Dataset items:
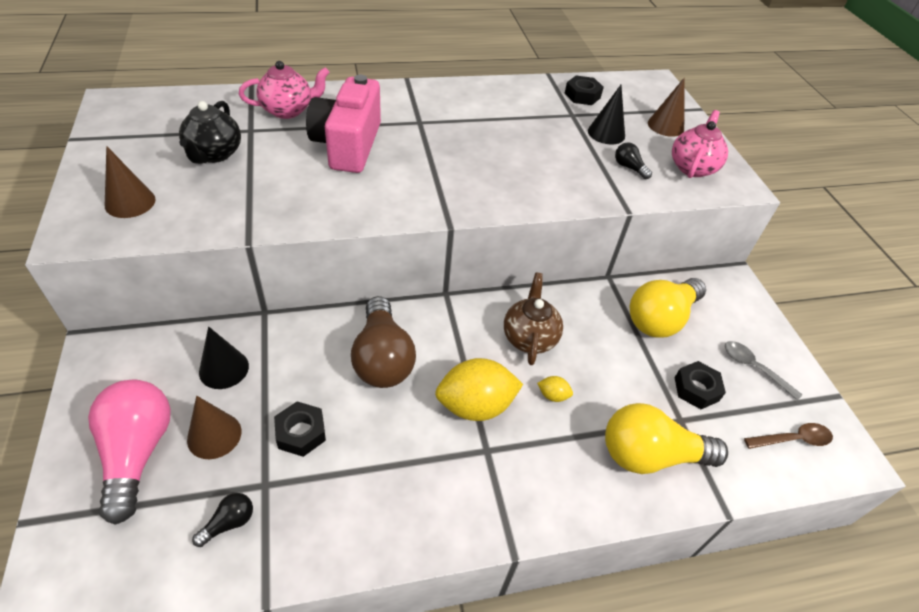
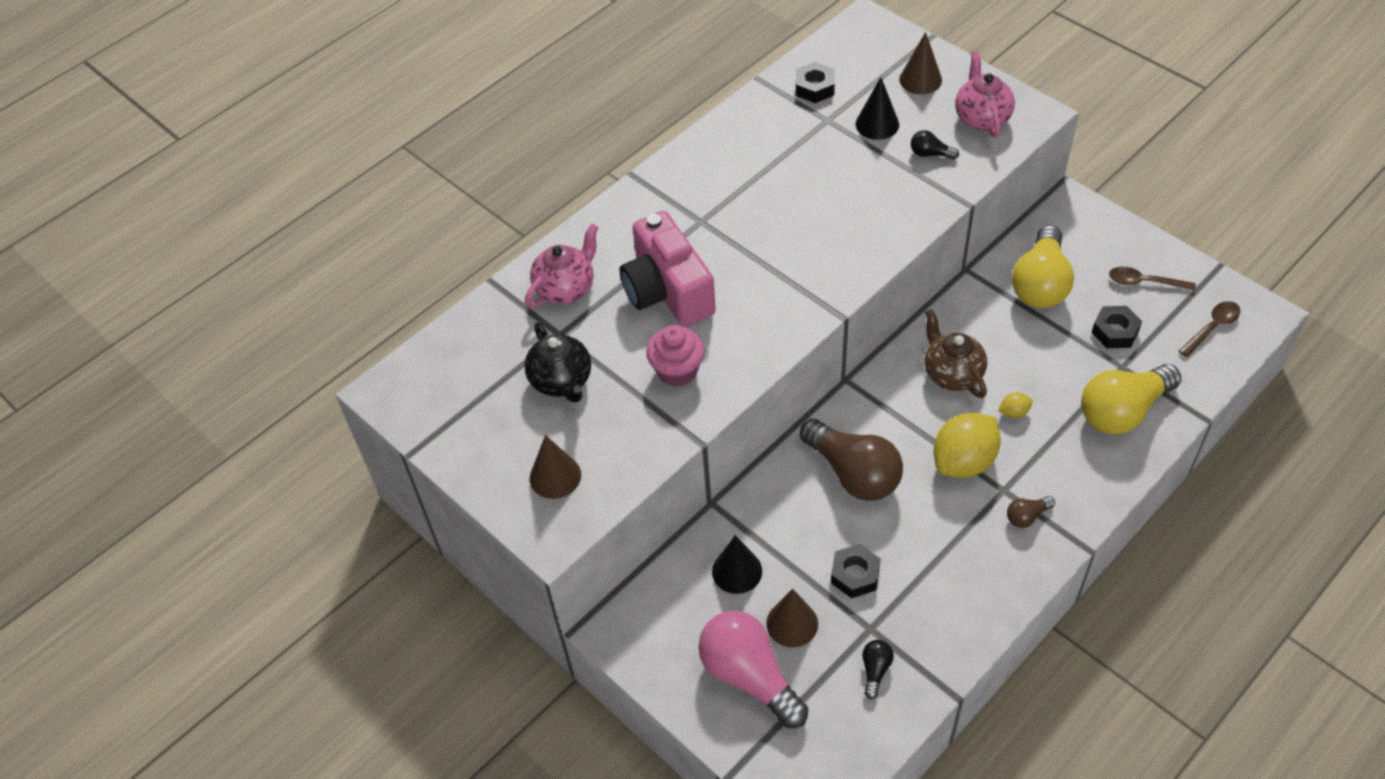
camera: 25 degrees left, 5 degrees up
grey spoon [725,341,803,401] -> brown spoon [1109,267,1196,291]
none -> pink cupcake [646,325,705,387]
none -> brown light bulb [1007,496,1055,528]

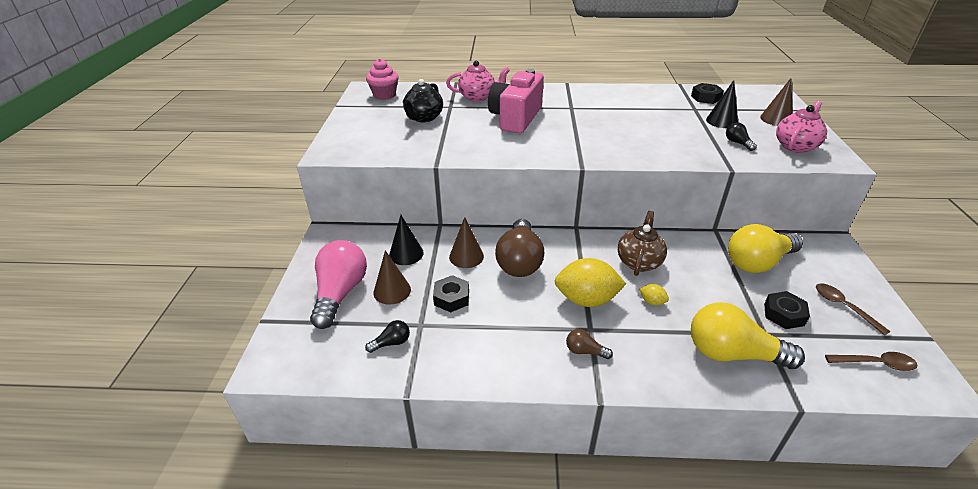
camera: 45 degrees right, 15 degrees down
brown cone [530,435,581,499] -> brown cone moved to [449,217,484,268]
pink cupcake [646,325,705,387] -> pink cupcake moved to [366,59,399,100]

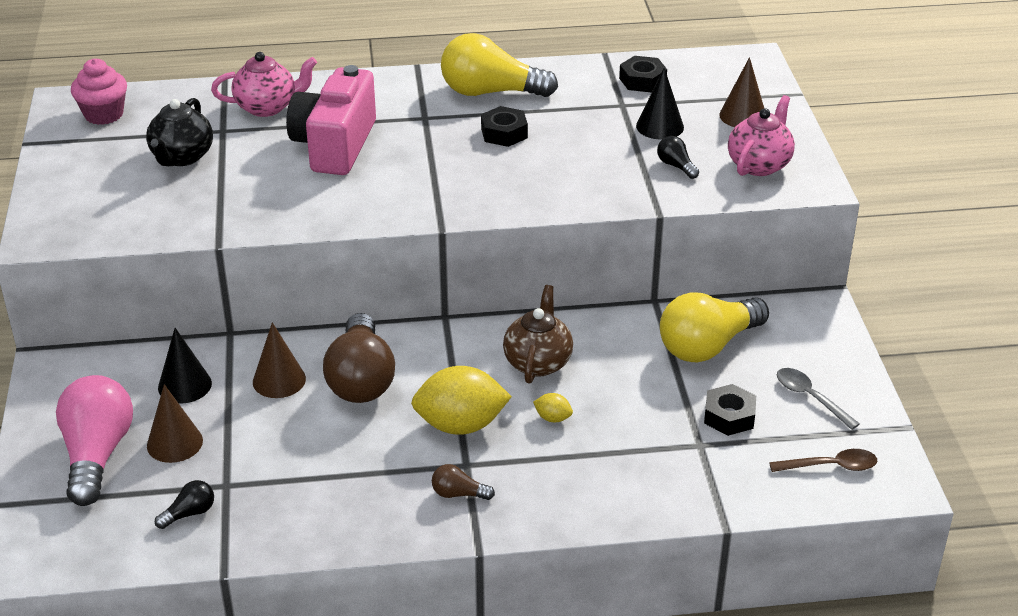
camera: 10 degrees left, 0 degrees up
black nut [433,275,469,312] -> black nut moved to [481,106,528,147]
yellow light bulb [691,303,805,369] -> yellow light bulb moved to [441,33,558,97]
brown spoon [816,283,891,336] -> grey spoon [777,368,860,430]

PROBLEM TO SOLVE: A single number, please: how many lines in the data above contain the string "brown"?

ANSWER BOX: 4